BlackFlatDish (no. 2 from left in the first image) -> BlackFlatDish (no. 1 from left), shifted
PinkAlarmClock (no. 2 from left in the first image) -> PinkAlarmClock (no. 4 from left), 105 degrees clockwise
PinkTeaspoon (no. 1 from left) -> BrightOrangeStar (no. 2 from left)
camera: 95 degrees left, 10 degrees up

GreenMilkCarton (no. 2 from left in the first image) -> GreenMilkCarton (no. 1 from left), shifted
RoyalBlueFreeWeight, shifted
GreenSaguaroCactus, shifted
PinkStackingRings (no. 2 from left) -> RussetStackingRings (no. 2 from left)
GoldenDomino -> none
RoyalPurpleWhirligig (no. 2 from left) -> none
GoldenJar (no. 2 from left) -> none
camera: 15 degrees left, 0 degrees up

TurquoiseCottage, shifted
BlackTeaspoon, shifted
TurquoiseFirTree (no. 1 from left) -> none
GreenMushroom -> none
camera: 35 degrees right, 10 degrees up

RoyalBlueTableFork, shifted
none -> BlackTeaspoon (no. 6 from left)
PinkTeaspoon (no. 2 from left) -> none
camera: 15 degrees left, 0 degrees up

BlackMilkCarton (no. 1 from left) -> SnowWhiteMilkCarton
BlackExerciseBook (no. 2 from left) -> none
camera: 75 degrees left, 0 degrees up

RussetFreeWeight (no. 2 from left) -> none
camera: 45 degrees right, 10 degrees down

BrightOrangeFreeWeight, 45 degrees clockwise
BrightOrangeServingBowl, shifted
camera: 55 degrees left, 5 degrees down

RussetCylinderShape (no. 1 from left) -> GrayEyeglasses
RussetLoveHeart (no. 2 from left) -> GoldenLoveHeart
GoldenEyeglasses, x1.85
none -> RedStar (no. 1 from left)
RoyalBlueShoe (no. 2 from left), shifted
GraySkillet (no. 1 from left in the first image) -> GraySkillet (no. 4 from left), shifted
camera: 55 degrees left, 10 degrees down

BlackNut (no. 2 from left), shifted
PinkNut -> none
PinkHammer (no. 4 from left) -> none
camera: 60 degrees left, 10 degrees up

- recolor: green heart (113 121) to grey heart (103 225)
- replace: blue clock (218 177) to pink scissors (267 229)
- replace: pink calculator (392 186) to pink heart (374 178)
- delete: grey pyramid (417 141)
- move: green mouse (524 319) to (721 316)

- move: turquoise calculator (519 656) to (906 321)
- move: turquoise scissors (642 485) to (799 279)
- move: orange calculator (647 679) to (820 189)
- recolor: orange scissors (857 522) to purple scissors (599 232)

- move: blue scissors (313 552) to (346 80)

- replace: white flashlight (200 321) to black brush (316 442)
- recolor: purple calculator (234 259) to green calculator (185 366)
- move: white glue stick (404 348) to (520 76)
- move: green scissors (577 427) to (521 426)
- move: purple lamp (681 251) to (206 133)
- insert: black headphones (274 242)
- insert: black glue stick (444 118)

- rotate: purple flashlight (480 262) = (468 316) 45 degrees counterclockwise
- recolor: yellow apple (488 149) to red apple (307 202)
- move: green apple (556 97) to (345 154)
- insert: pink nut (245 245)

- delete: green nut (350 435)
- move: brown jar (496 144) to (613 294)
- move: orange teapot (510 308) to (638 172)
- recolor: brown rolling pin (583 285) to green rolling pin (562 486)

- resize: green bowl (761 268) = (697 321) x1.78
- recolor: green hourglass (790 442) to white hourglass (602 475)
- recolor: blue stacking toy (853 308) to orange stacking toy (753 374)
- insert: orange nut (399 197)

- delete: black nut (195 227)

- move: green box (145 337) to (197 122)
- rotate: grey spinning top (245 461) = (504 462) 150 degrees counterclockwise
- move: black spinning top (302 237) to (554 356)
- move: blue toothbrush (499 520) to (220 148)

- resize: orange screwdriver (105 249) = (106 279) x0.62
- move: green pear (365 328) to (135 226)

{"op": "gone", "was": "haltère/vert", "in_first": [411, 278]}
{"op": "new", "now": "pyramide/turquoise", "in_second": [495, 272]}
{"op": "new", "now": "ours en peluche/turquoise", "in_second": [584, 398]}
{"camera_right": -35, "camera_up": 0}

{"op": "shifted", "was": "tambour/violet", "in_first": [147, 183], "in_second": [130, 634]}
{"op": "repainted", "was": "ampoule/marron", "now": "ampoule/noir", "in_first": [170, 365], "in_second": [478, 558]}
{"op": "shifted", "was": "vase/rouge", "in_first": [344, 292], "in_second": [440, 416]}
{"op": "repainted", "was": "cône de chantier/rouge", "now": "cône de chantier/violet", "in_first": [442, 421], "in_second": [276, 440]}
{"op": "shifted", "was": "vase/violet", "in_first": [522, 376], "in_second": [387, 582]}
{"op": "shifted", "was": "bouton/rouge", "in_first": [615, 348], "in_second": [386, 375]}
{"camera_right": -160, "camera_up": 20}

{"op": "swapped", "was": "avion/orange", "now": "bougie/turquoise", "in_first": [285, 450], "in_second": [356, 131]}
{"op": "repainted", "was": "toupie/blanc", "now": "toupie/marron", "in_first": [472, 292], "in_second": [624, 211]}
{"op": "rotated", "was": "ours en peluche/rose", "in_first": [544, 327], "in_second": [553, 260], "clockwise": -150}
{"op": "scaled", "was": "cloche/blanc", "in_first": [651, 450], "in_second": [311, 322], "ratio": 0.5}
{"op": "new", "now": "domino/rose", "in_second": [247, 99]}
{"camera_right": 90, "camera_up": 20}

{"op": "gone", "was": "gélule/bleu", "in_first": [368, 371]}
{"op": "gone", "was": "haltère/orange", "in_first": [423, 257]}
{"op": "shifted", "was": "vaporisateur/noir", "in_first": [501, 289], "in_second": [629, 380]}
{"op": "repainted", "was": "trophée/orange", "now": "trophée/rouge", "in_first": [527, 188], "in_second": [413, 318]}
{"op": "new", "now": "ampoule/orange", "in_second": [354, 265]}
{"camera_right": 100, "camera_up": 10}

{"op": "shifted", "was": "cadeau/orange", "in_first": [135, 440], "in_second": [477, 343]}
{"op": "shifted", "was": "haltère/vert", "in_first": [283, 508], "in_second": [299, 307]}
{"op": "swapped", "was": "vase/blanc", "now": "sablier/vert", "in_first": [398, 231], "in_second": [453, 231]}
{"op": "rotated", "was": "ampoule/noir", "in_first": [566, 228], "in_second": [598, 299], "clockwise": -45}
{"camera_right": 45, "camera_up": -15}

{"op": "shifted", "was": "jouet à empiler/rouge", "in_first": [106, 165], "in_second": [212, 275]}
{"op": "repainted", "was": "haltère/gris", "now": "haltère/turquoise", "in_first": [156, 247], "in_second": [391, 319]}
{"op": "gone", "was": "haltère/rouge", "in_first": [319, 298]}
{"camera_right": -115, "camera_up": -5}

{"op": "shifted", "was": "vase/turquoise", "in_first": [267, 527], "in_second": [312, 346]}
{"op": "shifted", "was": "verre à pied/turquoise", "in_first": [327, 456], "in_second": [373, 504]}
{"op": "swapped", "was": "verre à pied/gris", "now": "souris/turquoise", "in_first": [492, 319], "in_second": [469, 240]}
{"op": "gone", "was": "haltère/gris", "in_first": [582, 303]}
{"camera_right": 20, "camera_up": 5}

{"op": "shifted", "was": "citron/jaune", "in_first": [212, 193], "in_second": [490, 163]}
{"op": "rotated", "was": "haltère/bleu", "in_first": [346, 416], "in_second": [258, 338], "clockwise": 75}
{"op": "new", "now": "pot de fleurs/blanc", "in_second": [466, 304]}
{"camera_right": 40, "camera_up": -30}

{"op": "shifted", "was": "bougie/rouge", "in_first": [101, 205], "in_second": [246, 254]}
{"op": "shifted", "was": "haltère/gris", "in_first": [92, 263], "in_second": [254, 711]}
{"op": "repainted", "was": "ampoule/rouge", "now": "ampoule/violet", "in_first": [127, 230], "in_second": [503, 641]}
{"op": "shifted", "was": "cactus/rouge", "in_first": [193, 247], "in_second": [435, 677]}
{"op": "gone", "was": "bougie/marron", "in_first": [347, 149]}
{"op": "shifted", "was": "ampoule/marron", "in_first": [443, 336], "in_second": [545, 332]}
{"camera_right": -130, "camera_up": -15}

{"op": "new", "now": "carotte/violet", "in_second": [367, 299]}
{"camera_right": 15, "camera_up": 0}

__WHAT NEEDS TO BE DONE__: Only the lines above from the one with "camera: 95 degrees left, 10 degrees up" up to and including the one with "- recolor: green heart" should be repeated, exactly as written.

__FINISHED EXERCISE__:
camera: 95 degrees left, 10 degrees up

GreenMilkCarton (no. 2 from left in the first image) -> GreenMilkCarton (no. 1 from left), shifted
RoyalBlueFreeWeight, shifted
GreenSaguaroCactus, shifted
PinkStackingRings (no. 2 from left) -> RussetStackingRings (no. 2 from left)
GoldenDomino -> none
RoyalPurpleWhirligig (no. 2 from left) -> none
GoldenJar (no. 2 from left) -> none
camera: 15 degrees left, 0 degrees up

TurquoiseCottage, shifted
BlackTeaspoon, shifted
TurquoiseFirTree (no. 1 from left) -> none
GreenMushroom -> none
camera: 35 degrees right, 10 degrees up

RoyalBlueTableFork, shifted
none -> BlackTeaspoon (no. 6 from left)
PinkTeaspoon (no. 2 from left) -> none
camera: 15 degrees left, 0 degrees up

BlackMilkCarton (no. 1 from left) -> SnowWhiteMilkCarton
BlackExerciseBook (no. 2 from left) -> none
camera: 75 degrees left, 0 degrees up

RussetFreeWeight (no. 2 from left) -> none
camera: 45 degrees right, 10 degrees down

BrightOrangeFreeWeight, 45 degrees clockwise
BrightOrangeServingBowl, shifted
camera: 55 degrees left, 5 degrees down

RussetCylinderShape (no. 1 from left) -> GrayEyeglasses
RussetLoveHeart (no. 2 from left) -> GoldenLoveHeart
GoldenEyeglasses, x1.85
none -> RedStar (no. 1 from left)
RoyalBlueShoe (no. 2 from left), shifted
GraySkillet (no. 1 from left in the first image) -> GraySkillet (no. 4 from left), shifted
camera: 55 degrees left, 10 degrees down

BlackNut (no. 2 from left), shifted
PinkNut -> none
PinkHammer (no. 4 from left) -> none
camera: 60 degrees left, 10 degrees up

- recolor: green heart (113 121) to grey heart (103 225)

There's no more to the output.